(Information given begins)

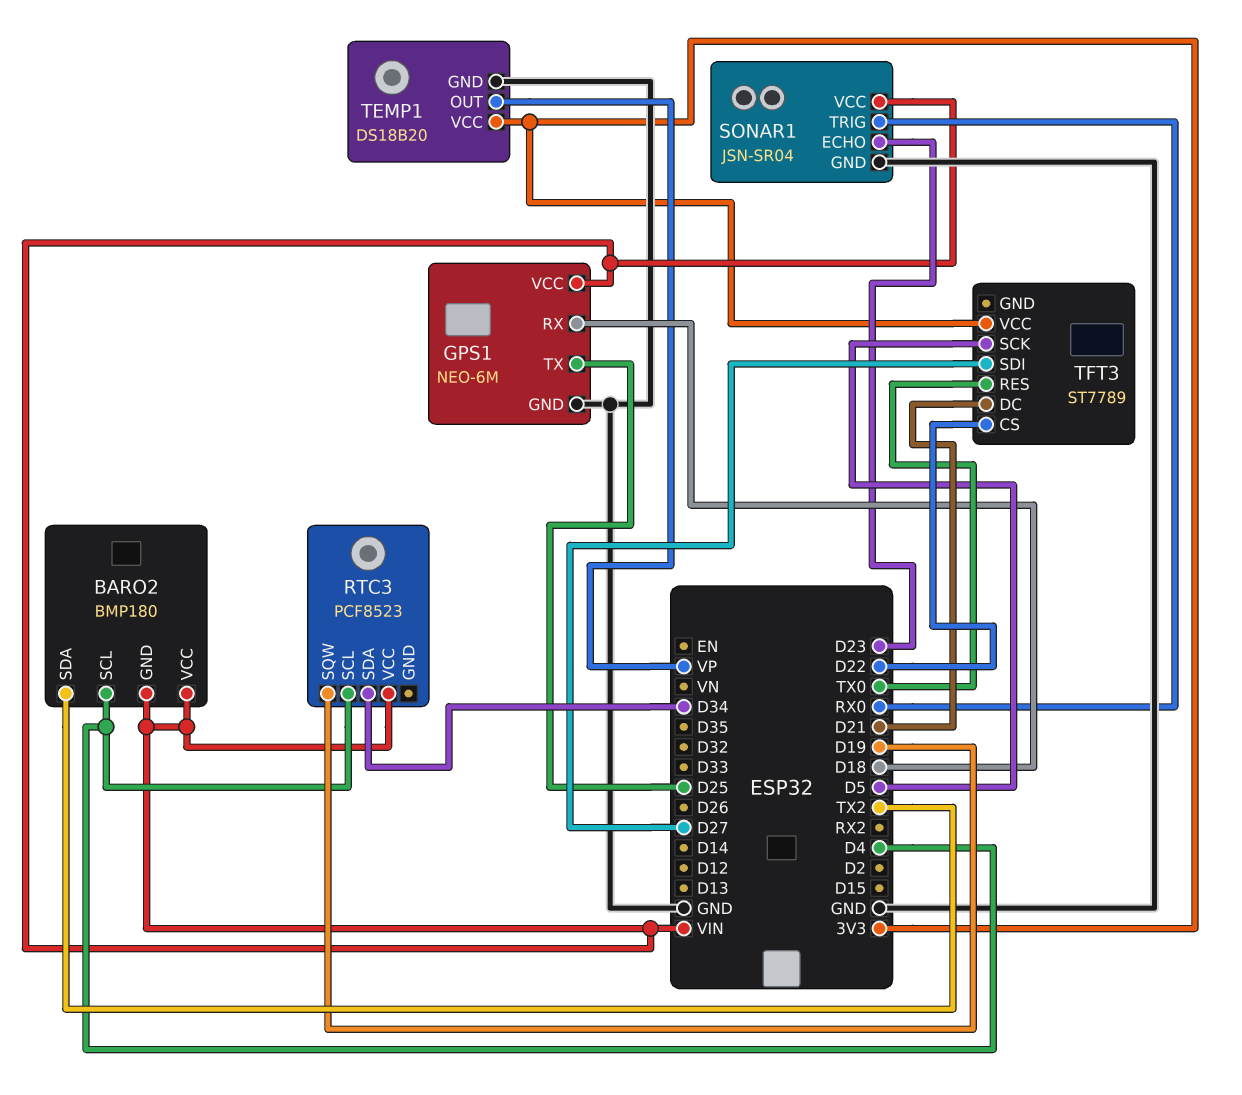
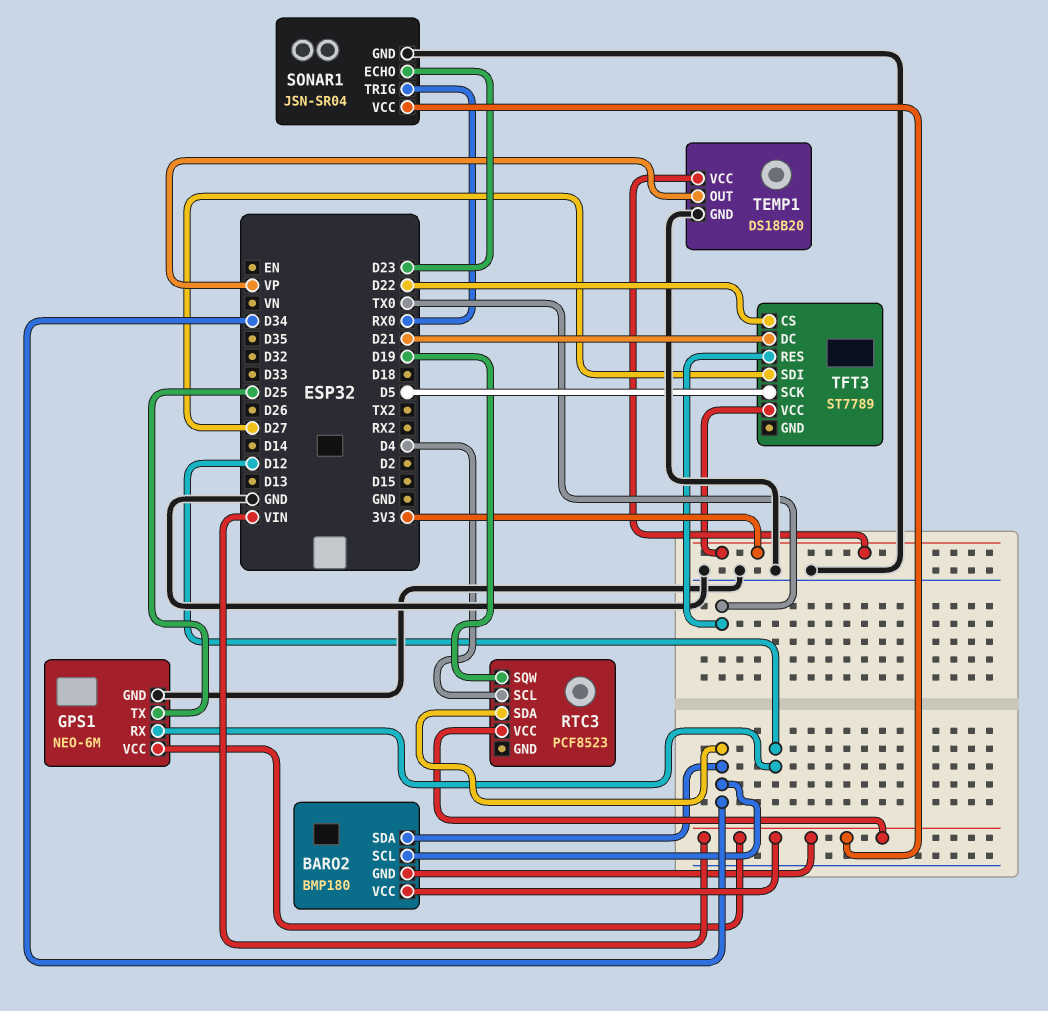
BARO2 pin SCL: D4 -> D34
BARO2 pin SDA: TX2 -> D34
GPS1 pin RX: D18 -> D12

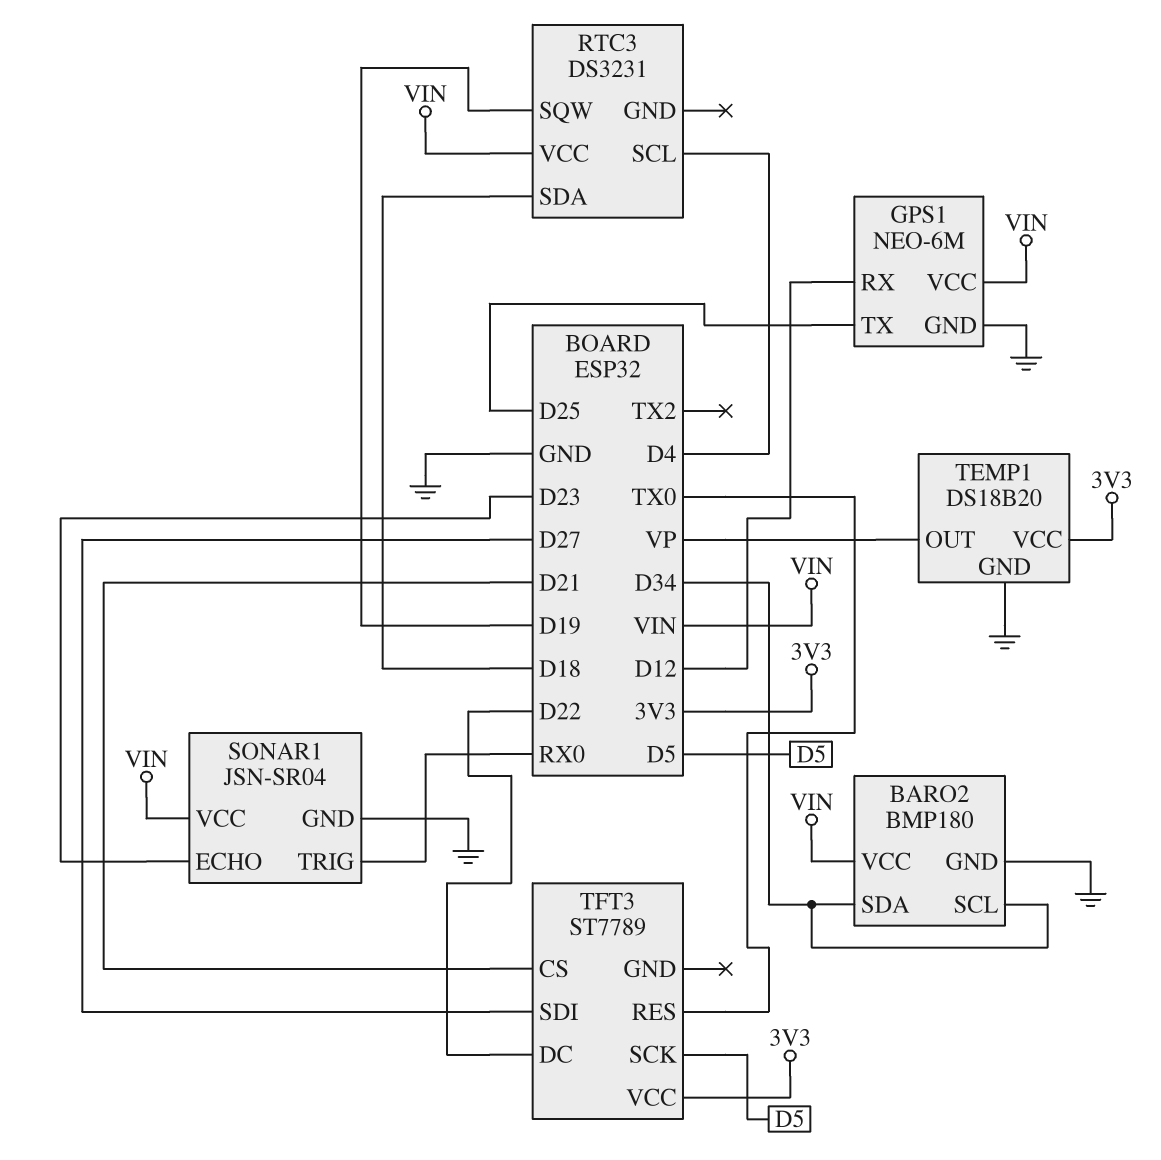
BARO2 pin GND: VIN -> GND
RTC3: PCF8523 -> DS3231
RTC3 pin SDA: D34 -> D18
TFT3 pin CS: D22 -> D21
TFT3 pin DC: D21 -> D22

(Information given ends)

### Work instruction
Print exactly, and print only, the lines from the line with "BARO2 pin SDA: TX2 -> D34" through the last line of the entries, both ends included. No pictures belong in the result.

### Solution for this exercise
BARO2 pin SDA: TX2 -> D34
GPS1 pin RX: D18 -> D12

BARO2 pin GND: VIN -> GND
RTC3: PCF8523 -> DS3231
RTC3 pin SDA: D34 -> D18
TFT3 pin CS: D22 -> D21
TFT3 pin DC: D21 -> D22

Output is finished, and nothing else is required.